* _EXERCISE AIM_
From the first line of the entries through the line containing "orange hexagon: (262, 602)", output everything exactly except the pictures.

* _DATA RECORDS_
Start of Block
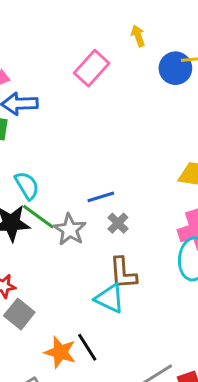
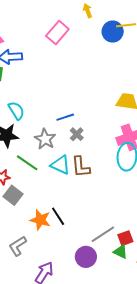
green line: (38, 217) -> (27, 163), moved
cyan triangle: (110, 298) -> (60, 165), moved

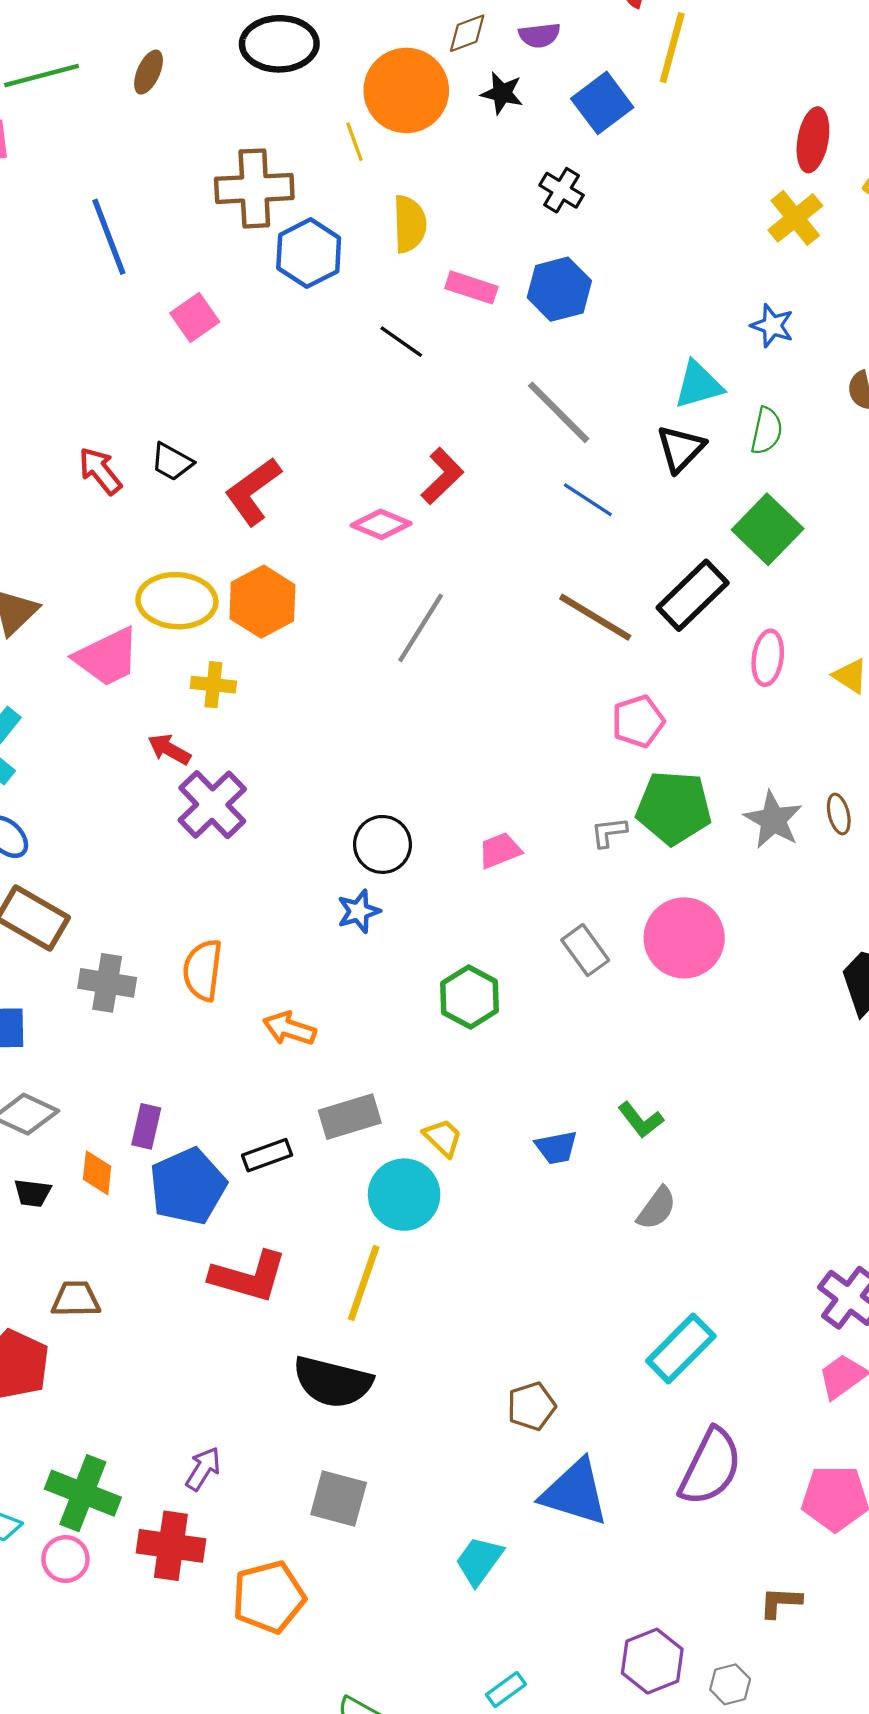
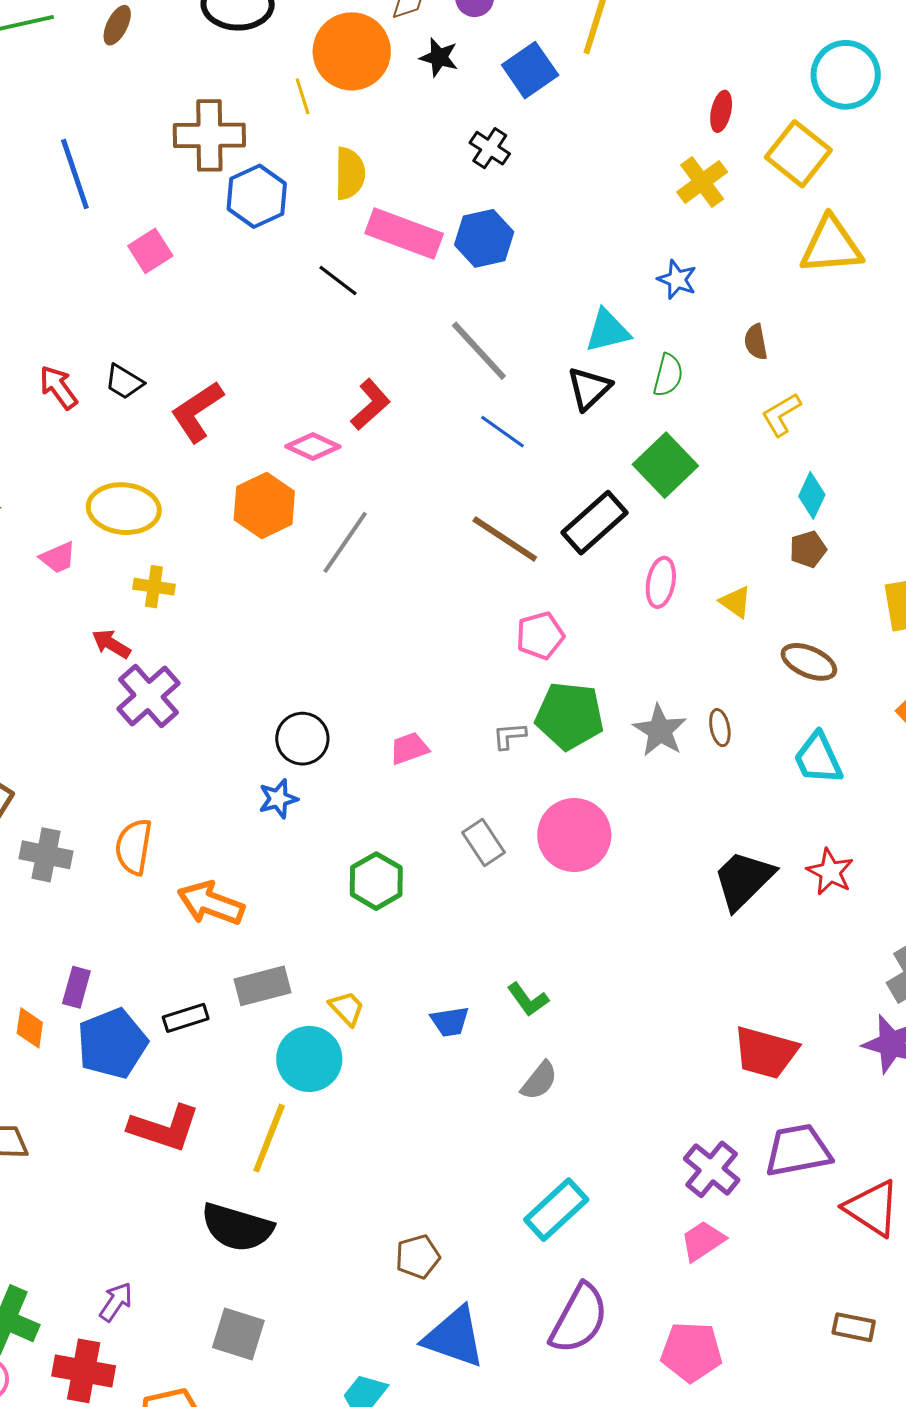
red ellipse: (813, 140) -> (721, 111), size x0.7
pink rectangle: (471, 287) -> (404, 234), size x1.6
orange hexagon: (262, 602) -> (264, 505), moved
pink trapezoid: (107, 657) -> (58, 558), size x0.6
orange arrow: (289, 1029) -> (211, 903), size x1.4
End of Block
* _WRITTEN REPLY_
green line: (38, 217) -> (27, 163), moved
cyan triangle: (110, 298) -> (60, 165), moved

red ellipse: (813, 140) -> (721, 111), size x0.7
pink rectangle: (471, 287) -> (404, 234), size x1.6
orange hexagon: (262, 602) -> (264, 505), moved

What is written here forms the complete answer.